◆ WHAT TO WORK ON: Taking the line with "C5: 10nF (GND, VS) -> 470nF (GND, VS)" as the first and the line with "U2 pin in+: VS -> GND" as the last, set down exactly every line in that range from the entries below, and no more.

(Entries taken from a collection)

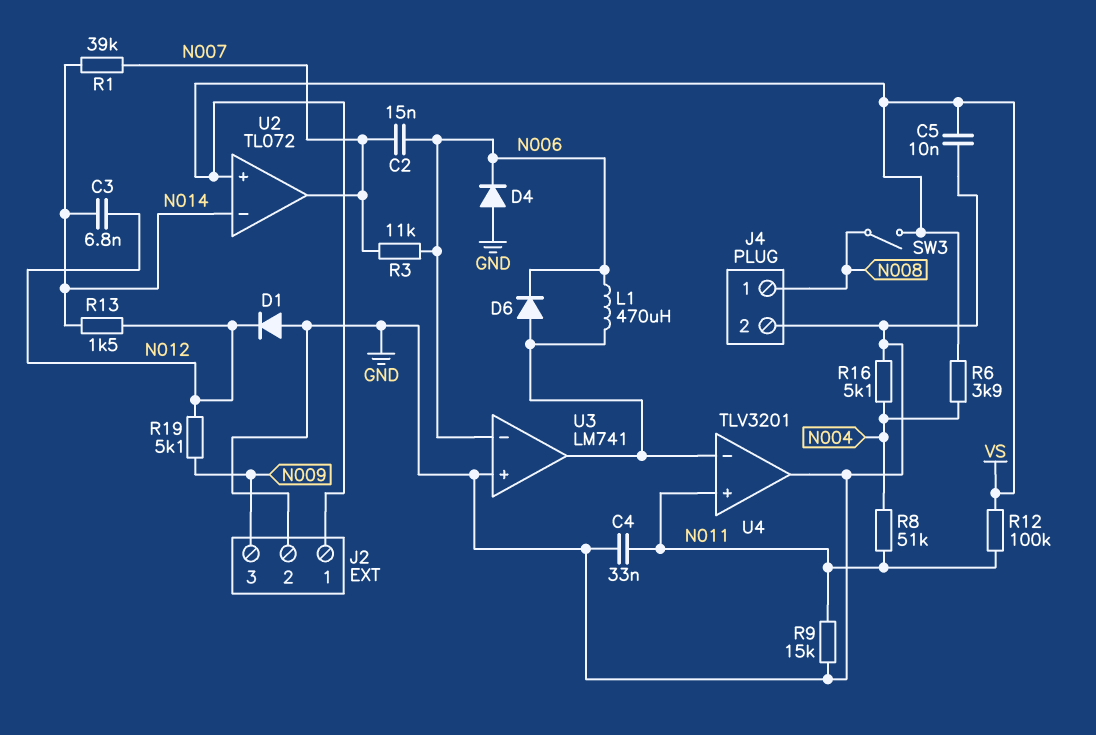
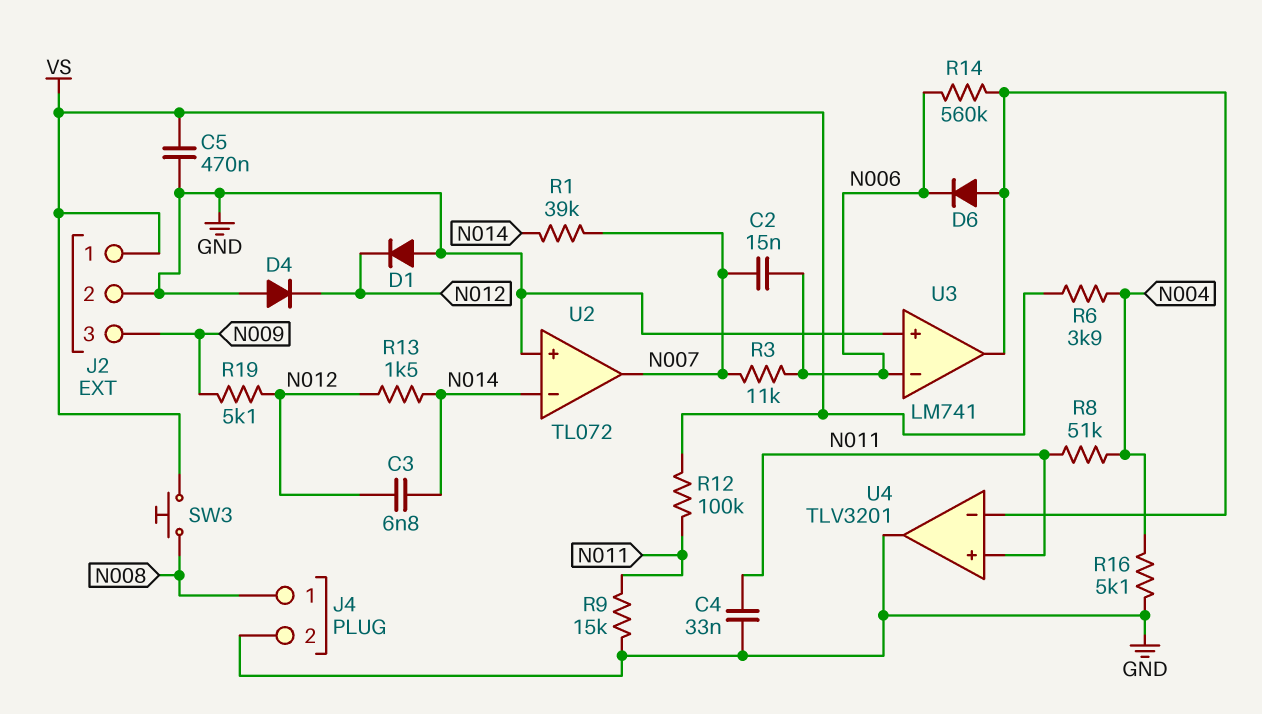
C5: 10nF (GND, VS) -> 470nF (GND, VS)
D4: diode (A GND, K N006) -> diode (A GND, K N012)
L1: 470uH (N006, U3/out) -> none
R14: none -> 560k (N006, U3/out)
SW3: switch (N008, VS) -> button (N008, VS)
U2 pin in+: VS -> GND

==

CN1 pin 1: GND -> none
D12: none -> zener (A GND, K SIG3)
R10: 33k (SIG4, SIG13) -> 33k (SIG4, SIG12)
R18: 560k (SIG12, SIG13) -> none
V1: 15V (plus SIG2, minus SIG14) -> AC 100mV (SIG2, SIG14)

◆ WRITTEN SOLUTION:
C5: 10nF (GND, VS) -> 470nF (GND, VS)
D4: diode (A GND, K N006) -> diode (A GND, K N012)
L1: 470uH (N006, U3/out) -> none
R14: none -> 560k (N006, U3/out)
SW3: switch (N008, VS) -> button (N008, VS)
U2 pin in+: VS -> GND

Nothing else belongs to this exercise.